EXERCISE
Return only the stretch of the material below that begins with the line containing "SW4: button (D2, GND) -> none" and ends with the line containing "U9: XOR (in", exactly; both of those lines belong to it.

RECORDS TO PROCESS
+---+

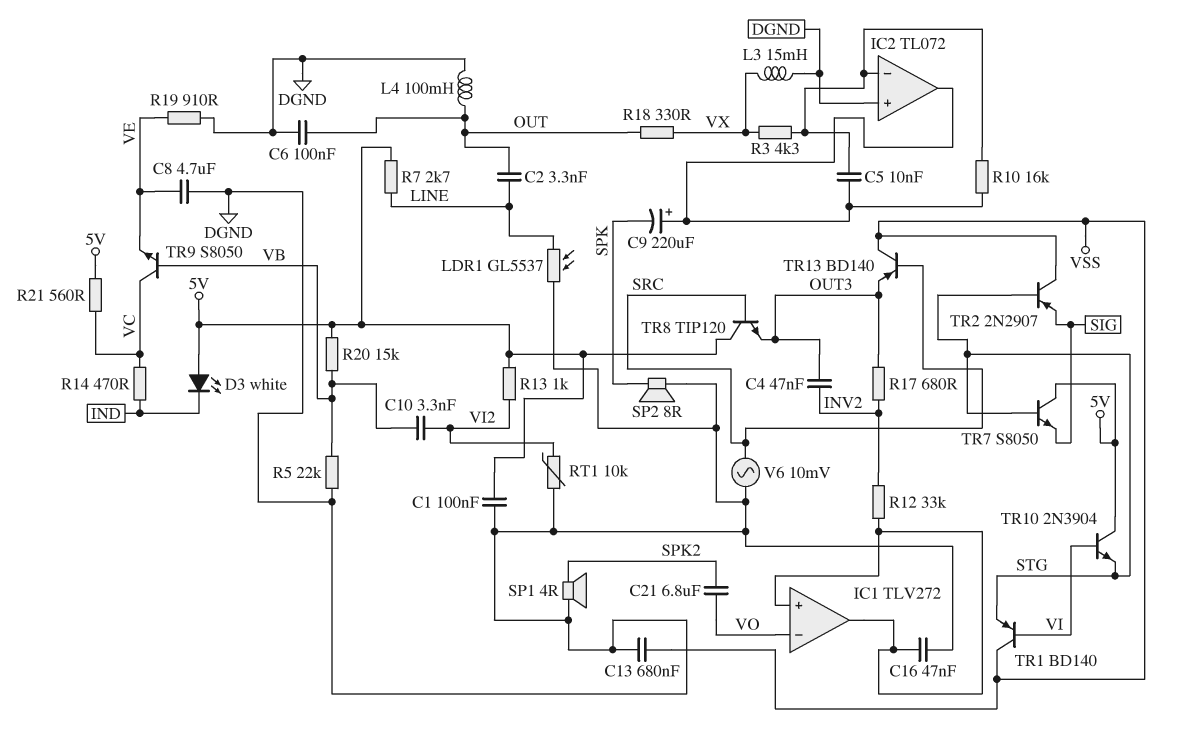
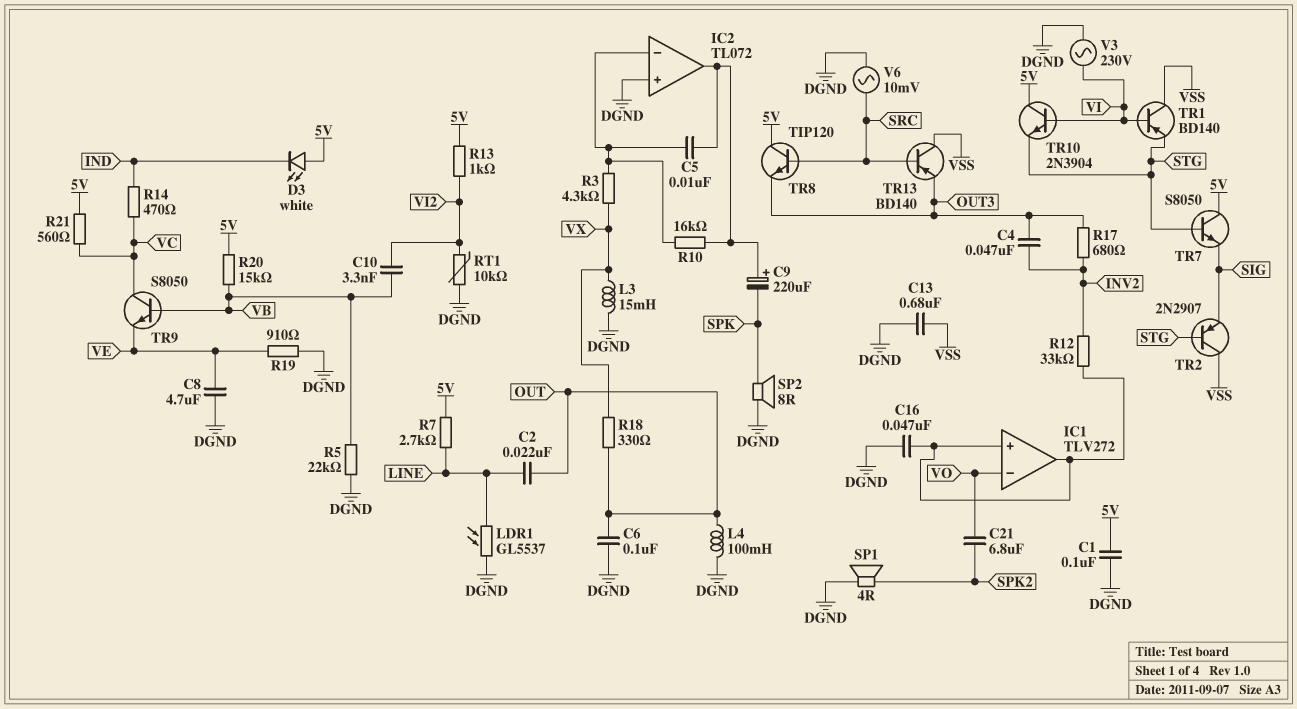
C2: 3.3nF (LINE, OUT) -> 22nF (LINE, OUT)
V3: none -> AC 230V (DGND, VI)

+---+

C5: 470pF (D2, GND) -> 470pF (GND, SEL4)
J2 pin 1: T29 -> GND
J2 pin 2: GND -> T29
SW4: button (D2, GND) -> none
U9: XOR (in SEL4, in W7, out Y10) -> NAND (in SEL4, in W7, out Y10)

+---+

RESPONSE FOR THIS EXERCISE
SW4: button (D2, GND) -> none
U9: XOR (in SEL4, in W7, out Y10) -> NAND (in SEL4, in W7, out Y10)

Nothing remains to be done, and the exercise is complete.